**EXERCISE REQUIREMENTS**
If a line in the records below holds the word "orange", copy it.

[Before-and-after object lists]
________________
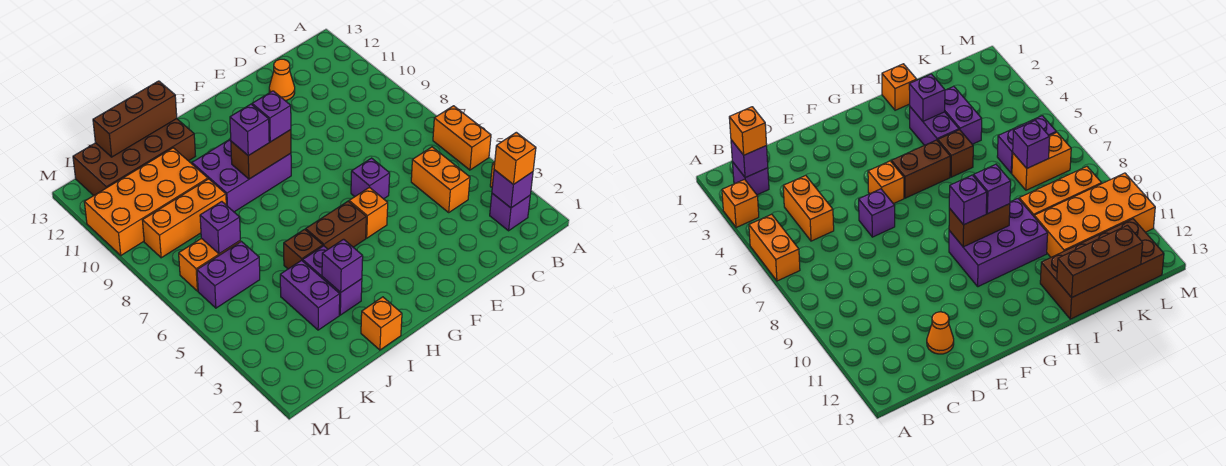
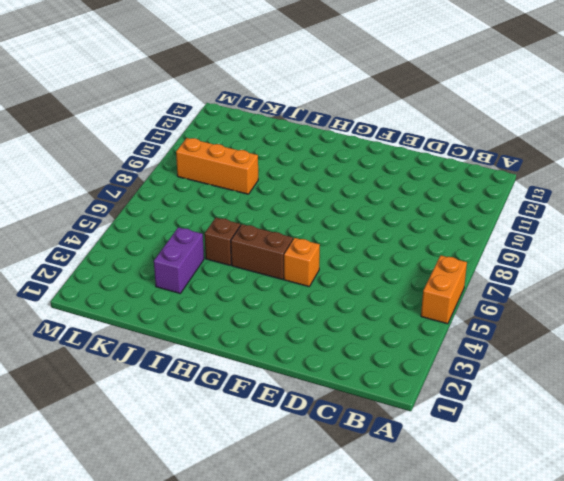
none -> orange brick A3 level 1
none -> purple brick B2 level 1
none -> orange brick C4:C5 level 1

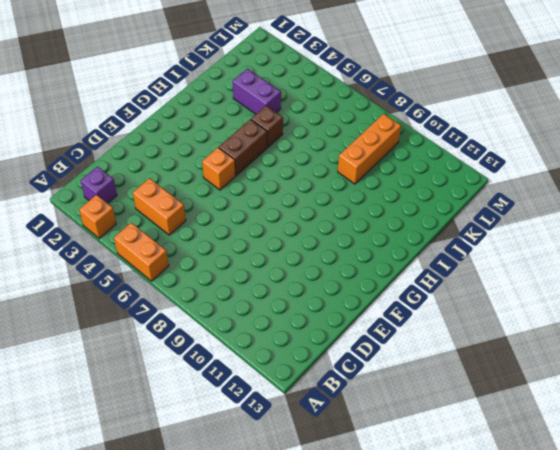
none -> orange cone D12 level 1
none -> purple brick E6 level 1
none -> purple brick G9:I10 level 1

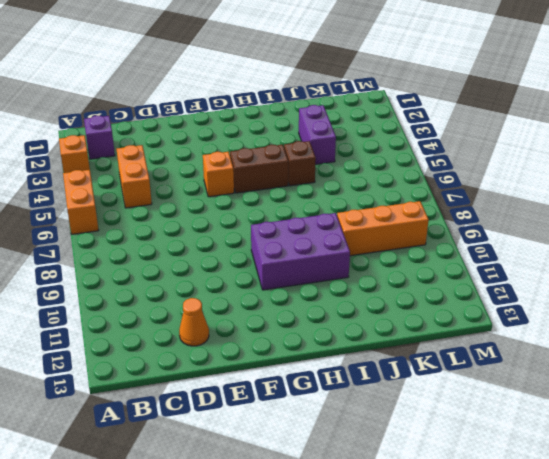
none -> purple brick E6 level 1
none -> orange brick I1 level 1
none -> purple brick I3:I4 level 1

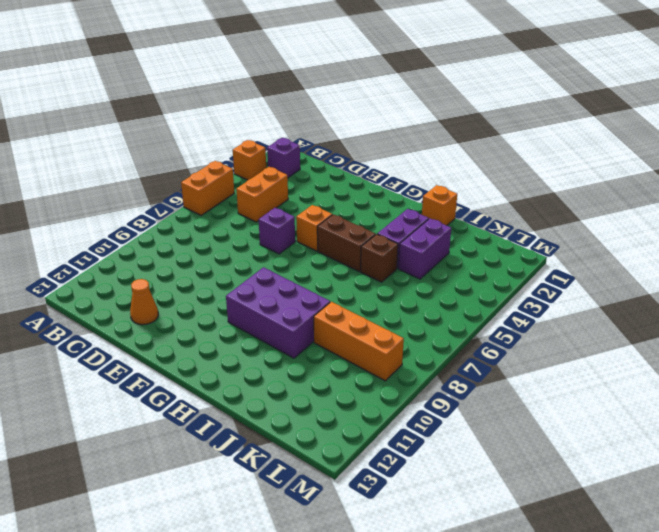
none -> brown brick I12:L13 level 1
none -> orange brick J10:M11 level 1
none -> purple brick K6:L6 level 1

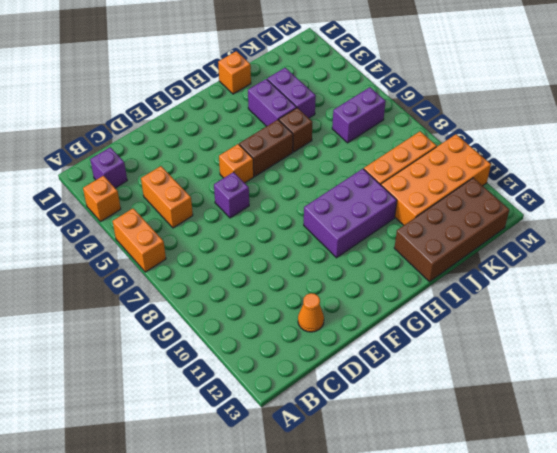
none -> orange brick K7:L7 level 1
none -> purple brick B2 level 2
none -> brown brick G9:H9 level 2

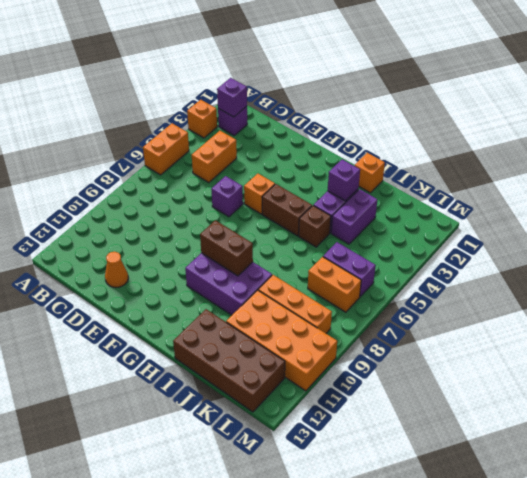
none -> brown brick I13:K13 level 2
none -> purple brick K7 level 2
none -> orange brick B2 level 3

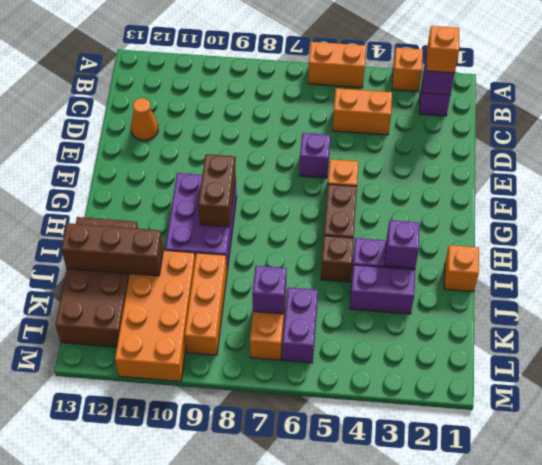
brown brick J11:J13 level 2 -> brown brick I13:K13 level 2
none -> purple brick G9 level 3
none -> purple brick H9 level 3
________________
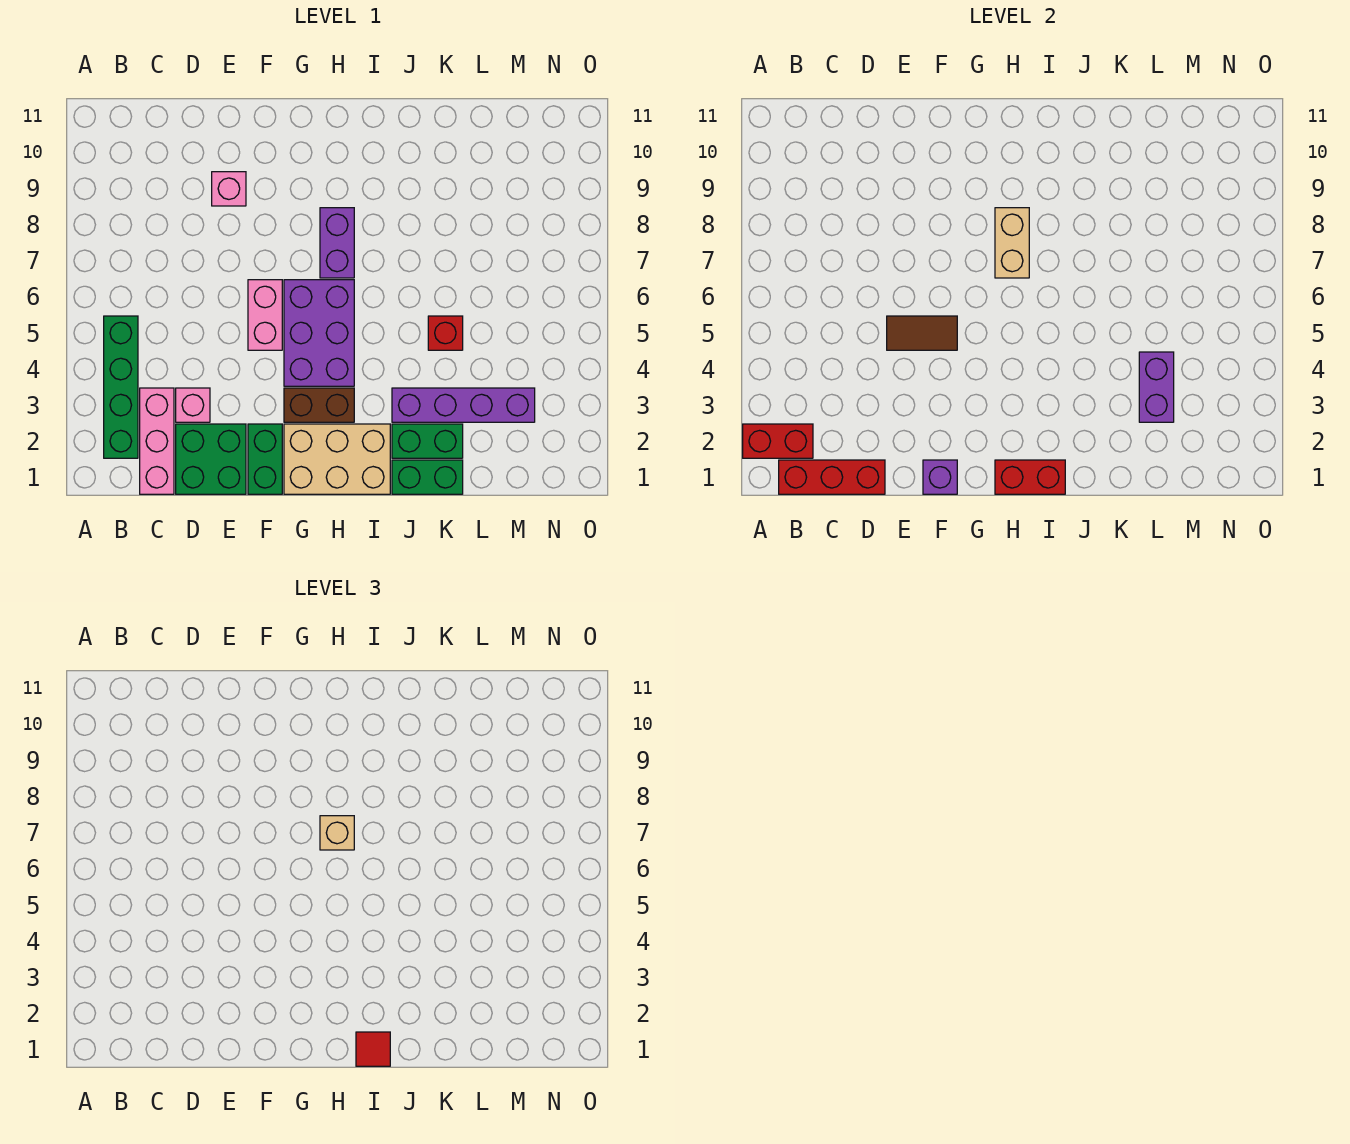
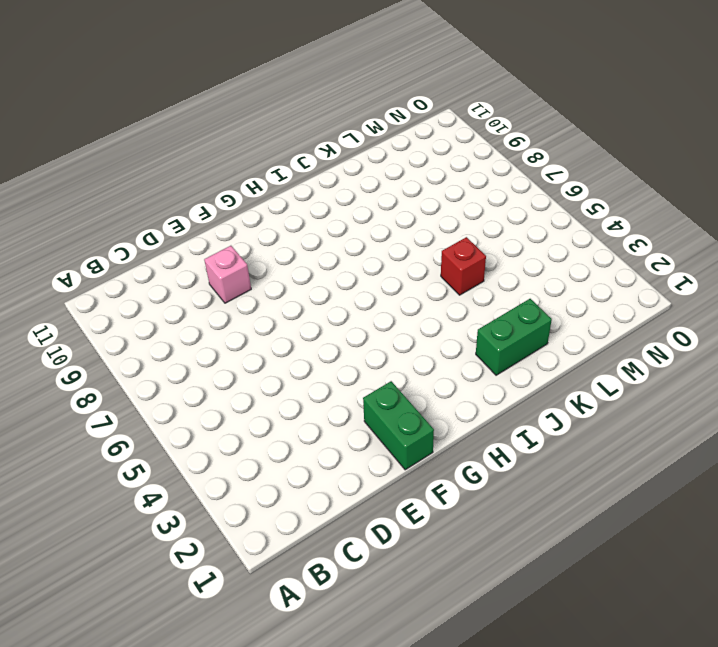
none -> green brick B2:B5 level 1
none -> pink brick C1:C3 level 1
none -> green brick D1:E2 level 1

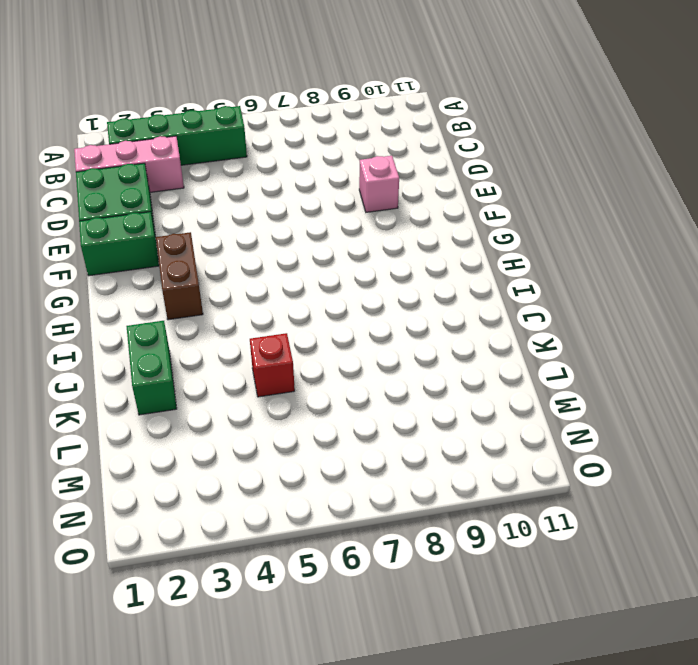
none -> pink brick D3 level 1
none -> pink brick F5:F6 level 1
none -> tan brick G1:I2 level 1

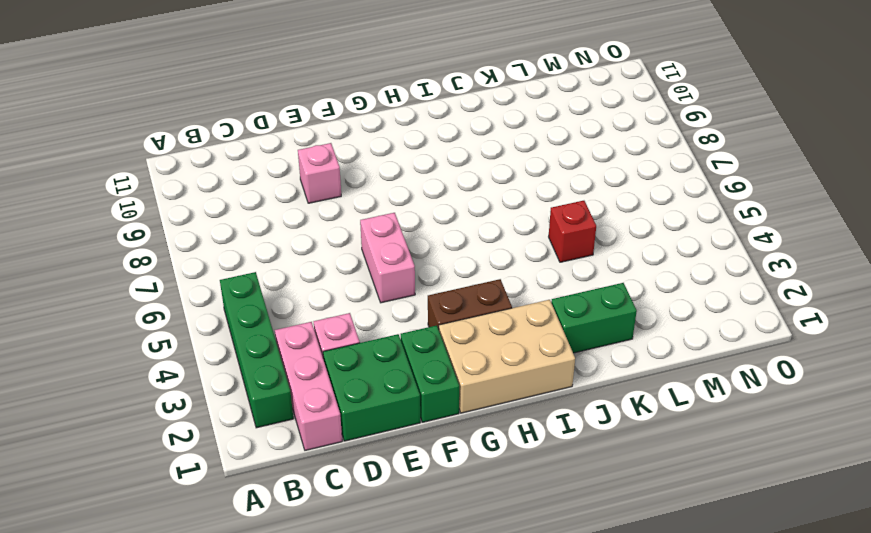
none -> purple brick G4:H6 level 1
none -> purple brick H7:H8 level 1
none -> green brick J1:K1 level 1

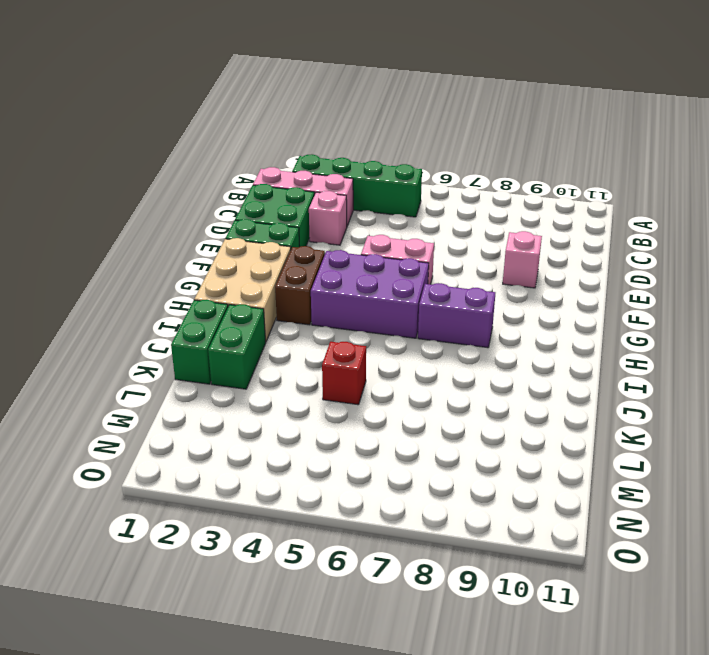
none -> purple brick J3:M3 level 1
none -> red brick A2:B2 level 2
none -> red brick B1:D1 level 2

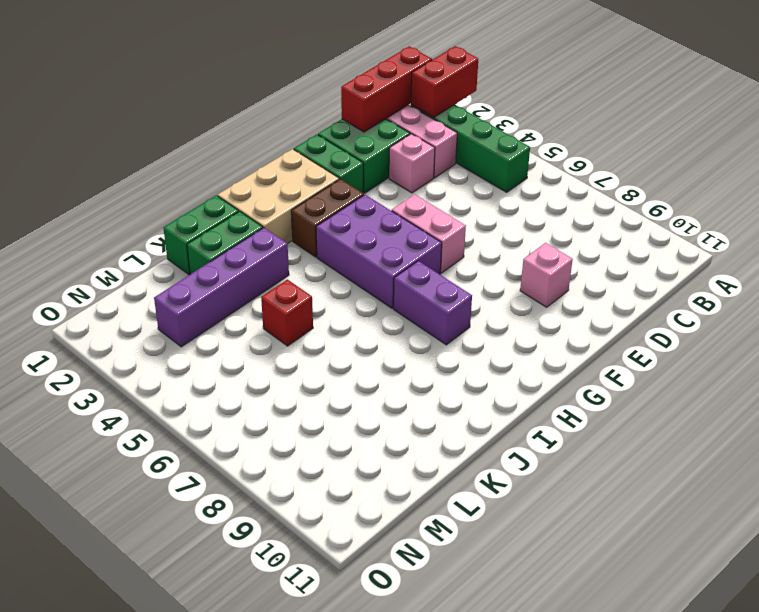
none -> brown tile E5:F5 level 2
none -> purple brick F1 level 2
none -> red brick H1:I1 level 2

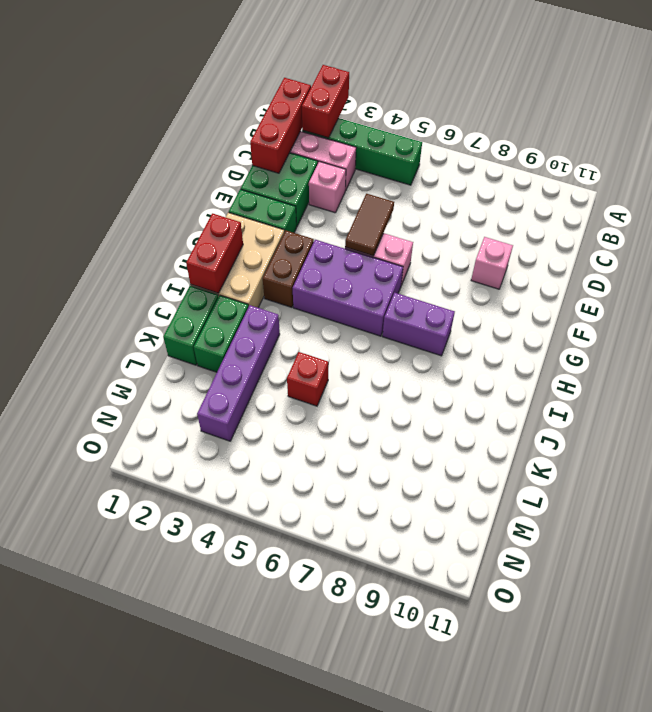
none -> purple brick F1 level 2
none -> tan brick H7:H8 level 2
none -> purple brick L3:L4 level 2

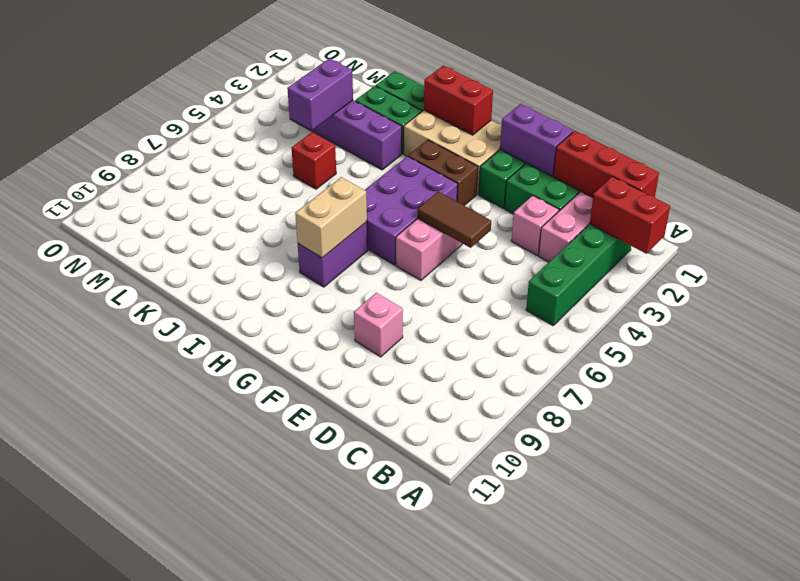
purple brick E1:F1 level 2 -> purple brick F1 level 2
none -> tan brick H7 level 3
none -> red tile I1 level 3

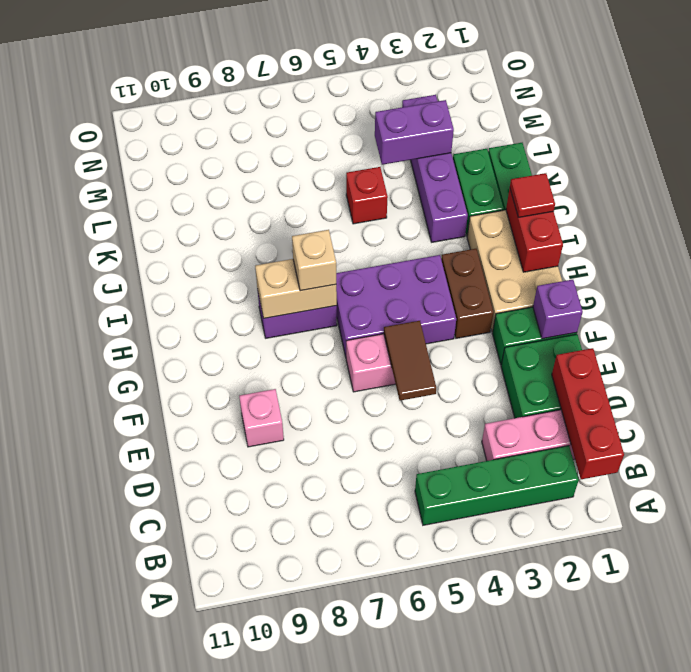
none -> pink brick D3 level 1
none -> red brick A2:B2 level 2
________________
**FINAL ANSWER**
none -> orange brick A3 level 1
none -> orange brick C4:C5 level 1
none -> orange cone D12 level 1
none -> orange brick I1 level 1
none -> orange brick J10:M11 level 1
none -> orange brick K7:L7 level 1
none -> orange brick B2 level 3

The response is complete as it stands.